## Your instructions
Write out the entries below in full, exactly as given.

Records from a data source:
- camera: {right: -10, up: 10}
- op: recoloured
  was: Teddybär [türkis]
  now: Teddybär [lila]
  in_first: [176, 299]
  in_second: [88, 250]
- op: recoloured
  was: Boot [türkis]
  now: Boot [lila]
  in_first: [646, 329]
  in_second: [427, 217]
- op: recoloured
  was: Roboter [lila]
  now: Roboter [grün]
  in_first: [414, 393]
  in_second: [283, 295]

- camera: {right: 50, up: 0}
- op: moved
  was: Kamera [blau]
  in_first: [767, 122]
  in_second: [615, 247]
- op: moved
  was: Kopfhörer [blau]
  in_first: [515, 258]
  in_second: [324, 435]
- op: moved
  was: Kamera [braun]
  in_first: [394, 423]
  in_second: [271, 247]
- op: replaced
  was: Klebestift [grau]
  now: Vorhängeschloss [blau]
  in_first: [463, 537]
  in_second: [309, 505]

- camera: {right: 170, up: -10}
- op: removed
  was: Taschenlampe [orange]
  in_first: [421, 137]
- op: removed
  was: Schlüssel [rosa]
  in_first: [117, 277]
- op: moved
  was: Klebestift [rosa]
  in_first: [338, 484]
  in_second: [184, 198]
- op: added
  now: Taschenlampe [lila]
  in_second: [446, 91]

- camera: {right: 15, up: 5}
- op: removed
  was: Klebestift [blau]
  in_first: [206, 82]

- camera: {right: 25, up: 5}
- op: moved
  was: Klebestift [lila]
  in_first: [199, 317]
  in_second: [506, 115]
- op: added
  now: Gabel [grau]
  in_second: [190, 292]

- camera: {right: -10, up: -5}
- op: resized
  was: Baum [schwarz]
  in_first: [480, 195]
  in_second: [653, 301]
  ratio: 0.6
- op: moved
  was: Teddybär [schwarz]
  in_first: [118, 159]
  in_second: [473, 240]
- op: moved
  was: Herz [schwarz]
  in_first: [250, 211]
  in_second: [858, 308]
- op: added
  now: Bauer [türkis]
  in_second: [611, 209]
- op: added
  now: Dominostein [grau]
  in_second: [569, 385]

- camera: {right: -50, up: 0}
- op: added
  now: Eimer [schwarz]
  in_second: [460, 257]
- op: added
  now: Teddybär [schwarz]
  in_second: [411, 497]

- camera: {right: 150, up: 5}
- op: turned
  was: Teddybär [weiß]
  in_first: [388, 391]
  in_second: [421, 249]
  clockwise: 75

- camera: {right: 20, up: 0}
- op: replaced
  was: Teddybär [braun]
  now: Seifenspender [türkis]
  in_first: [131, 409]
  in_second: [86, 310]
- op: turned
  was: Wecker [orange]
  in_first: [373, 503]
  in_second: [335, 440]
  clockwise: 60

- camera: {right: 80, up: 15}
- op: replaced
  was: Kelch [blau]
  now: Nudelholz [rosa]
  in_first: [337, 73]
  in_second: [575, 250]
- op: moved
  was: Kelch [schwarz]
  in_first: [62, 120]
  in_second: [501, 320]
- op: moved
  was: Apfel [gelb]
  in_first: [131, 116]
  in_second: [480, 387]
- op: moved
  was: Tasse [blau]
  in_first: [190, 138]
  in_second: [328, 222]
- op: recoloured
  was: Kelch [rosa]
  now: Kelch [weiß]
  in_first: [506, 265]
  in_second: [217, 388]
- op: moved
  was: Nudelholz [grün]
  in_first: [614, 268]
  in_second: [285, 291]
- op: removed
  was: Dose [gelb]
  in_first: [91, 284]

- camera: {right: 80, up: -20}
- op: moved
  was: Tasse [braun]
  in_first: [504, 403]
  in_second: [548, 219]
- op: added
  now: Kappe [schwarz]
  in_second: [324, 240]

## Result of this exercise
- camera: {right: -10, up: 10}
- op: recoloured
  was: Teddybär [türkis]
  now: Teddybär [lila]
  in_first: [176, 299]
  in_second: [88, 250]
- op: recoloured
  was: Boot [türkis]
  now: Boot [lila]
  in_first: [646, 329]
  in_second: [427, 217]
- op: recoloured
  was: Roboter [lila]
  now: Roboter [grün]
  in_first: [414, 393]
  in_second: [283, 295]

- camera: {right: 50, up: 0}
- op: moved
  was: Kamera [blau]
  in_first: [767, 122]
  in_second: [615, 247]
- op: moved
  was: Kopfhörer [blau]
  in_first: [515, 258]
  in_second: [324, 435]
- op: moved
  was: Kamera [braun]
  in_first: [394, 423]
  in_second: [271, 247]
- op: replaced
  was: Klebestift [grau]
  now: Vorhängeschloss [blau]
  in_first: [463, 537]
  in_second: [309, 505]

- camera: {right: 170, up: -10}
- op: removed
  was: Taschenlampe [orange]
  in_first: [421, 137]
- op: removed
  was: Schlüssel [rosa]
  in_first: [117, 277]
- op: moved
  was: Klebestift [rosa]
  in_first: [338, 484]
  in_second: [184, 198]
- op: added
  now: Taschenlampe [lila]
  in_second: [446, 91]

- camera: {right: 15, up: 5}
- op: removed
  was: Klebestift [blau]
  in_first: [206, 82]

- camera: {right: 25, up: 5}
- op: moved
  was: Klebestift [lila]
  in_first: [199, 317]
  in_second: [506, 115]
- op: added
  now: Gabel [grau]
  in_second: [190, 292]

- camera: {right: -10, up: -5}
- op: resized
  was: Baum [schwarz]
  in_first: [480, 195]
  in_second: [653, 301]
  ratio: 0.6
- op: moved
  was: Teddybär [schwarz]
  in_first: [118, 159]
  in_second: [473, 240]
- op: moved
  was: Herz [schwarz]
  in_first: [250, 211]
  in_second: [858, 308]
- op: added
  now: Bauer [türkis]
  in_second: [611, 209]
- op: added
  now: Dominostein [grau]
  in_second: [569, 385]

- camera: {right: -50, up: 0}
- op: added
  now: Eimer [schwarz]
  in_second: [460, 257]
- op: added
  now: Teddybär [schwarz]
  in_second: [411, 497]

- camera: {right: 150, up: 5}
- op: turned
  was: Teddybär [weiß]
  in_first: [388, 391]
  in_second: [421, 249]
  clockwise: 75

- camera: {right: 20, up: 0}
- op: replaced
  was: Teddybär [braun]
  now: Seifenspender [türkis]
  in_first: [131, 409]
  in_second: [86, 310]
- op: turned
  was: Wecker [orange]
  in_first: [373, 503]
  in_second: [335, 440]
  clockwise: 60

- camera: {right: 80, up: 15}
- op: replaced
  was: Kelch [blau]
  now: Nudelholz [rosa]
  in_first: [337, 73]
  in_second: [575, 250]
- op: moved
  was: Kelch [schwarz]
  in_first: [62, 120]
  in_second: [501, 320]
- op: moved
  was: Apfel [gelb]
  in_first: [131, 116]
  in_second: [480, 387]
- op: moved
  was: Tasse [blau]
  in_first: [190, 138]
  in_second: [328, 222]
- op: recoloured
  was: Kelch [rosa]
  now: Kelch [weiß]
  in_first: [506, 265]
  in_second: [217, 388]
- op: moved
  was: Nudelholz [grün]
  in_first: [614, 268]
  in_second: [285, 291]
- op: removed
  was: Dose [gelb]
  in_first: [91, 284]

- camera: {right: 80, up: -20}
- op: moved
  was: Tasse [braun]
  in_first: [504, 403]
  in_second: [548, 219]
- op: added
  now: Kappe [schwarz]
  in_second: [324, 240]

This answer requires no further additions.